┌─ Task material

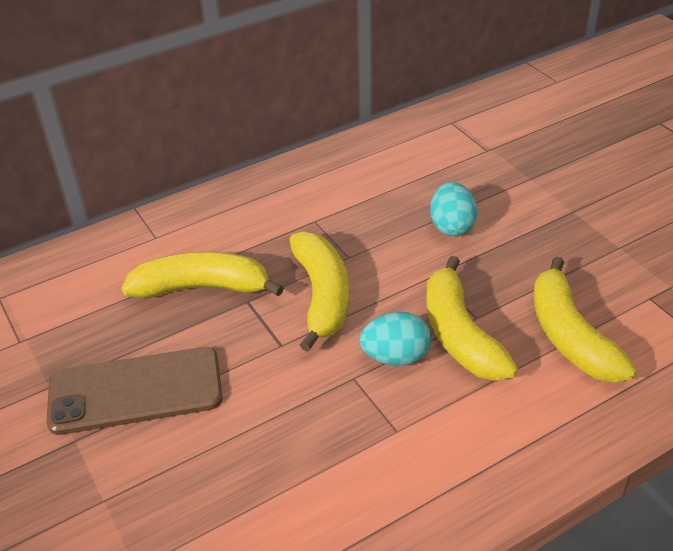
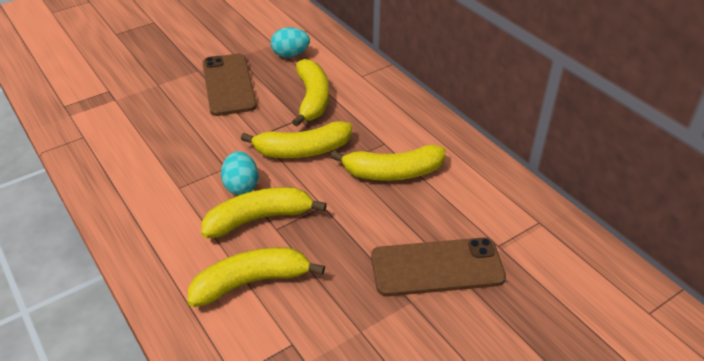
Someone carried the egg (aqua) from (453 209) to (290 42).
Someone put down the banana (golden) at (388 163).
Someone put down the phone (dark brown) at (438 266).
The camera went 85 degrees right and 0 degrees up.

└─
┌─ Task material

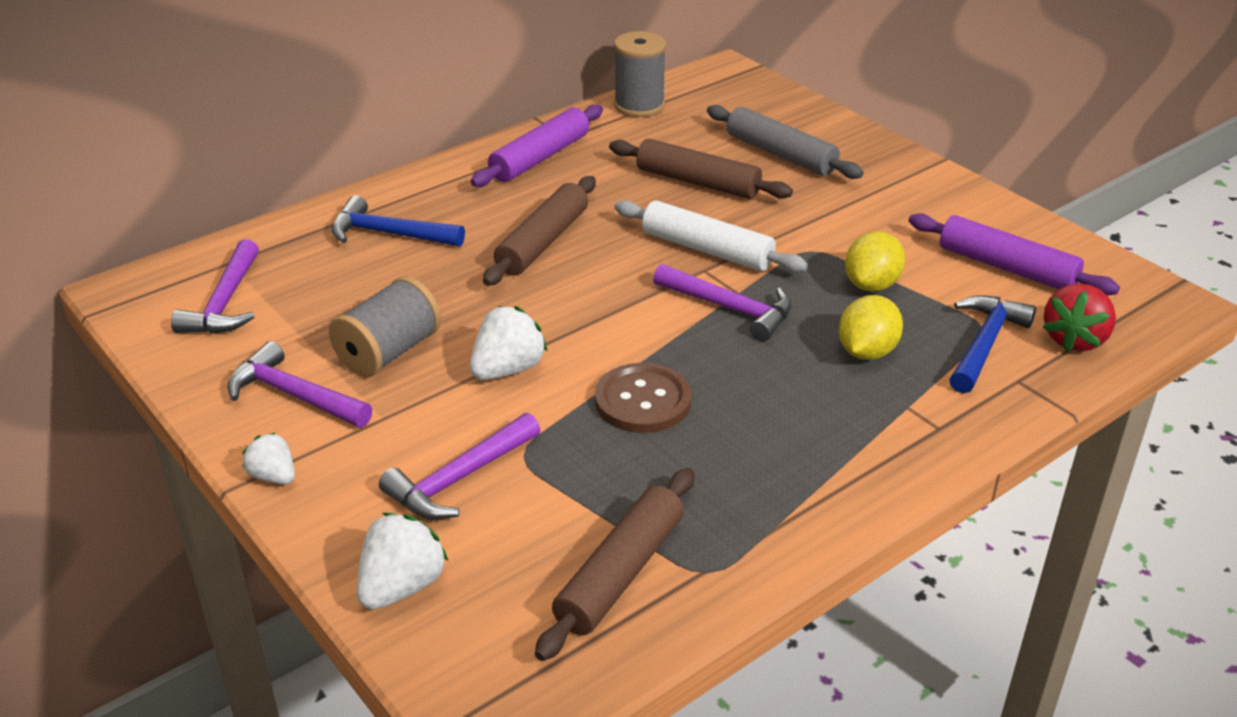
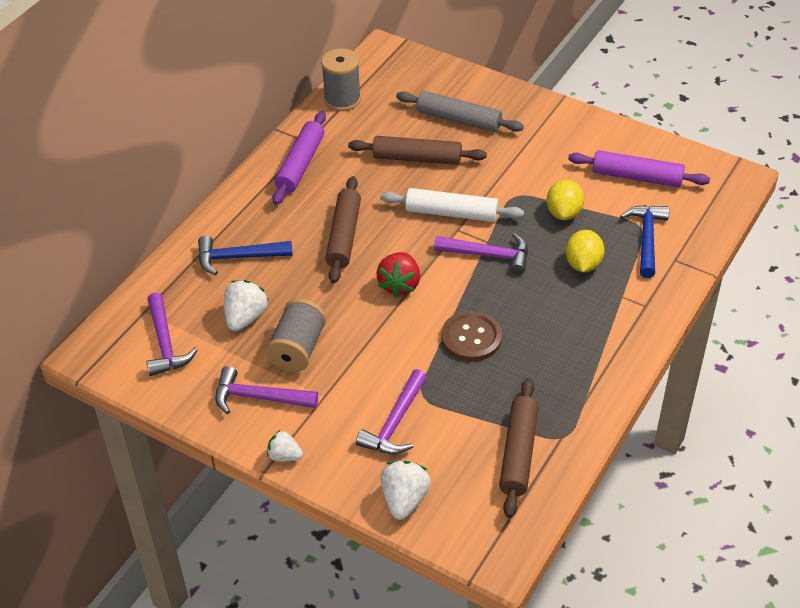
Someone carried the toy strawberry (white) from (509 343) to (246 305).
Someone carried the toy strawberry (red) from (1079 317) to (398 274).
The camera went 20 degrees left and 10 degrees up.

└─

### Aim of the exercise
Using the entries above, give again exactly the lines from the line holding "Someone carried the egg" through the line holding "The camera went 85". Include both end lines and nothing else.

### Output below
Someone carried the egg (aqua) from (453 209) to (290 42).
Someone put down the banana (golden) at (388 163).
Someone put down the phone (dark brown) at (438 266).
The camera went 85 degrees right and 0 degrees up.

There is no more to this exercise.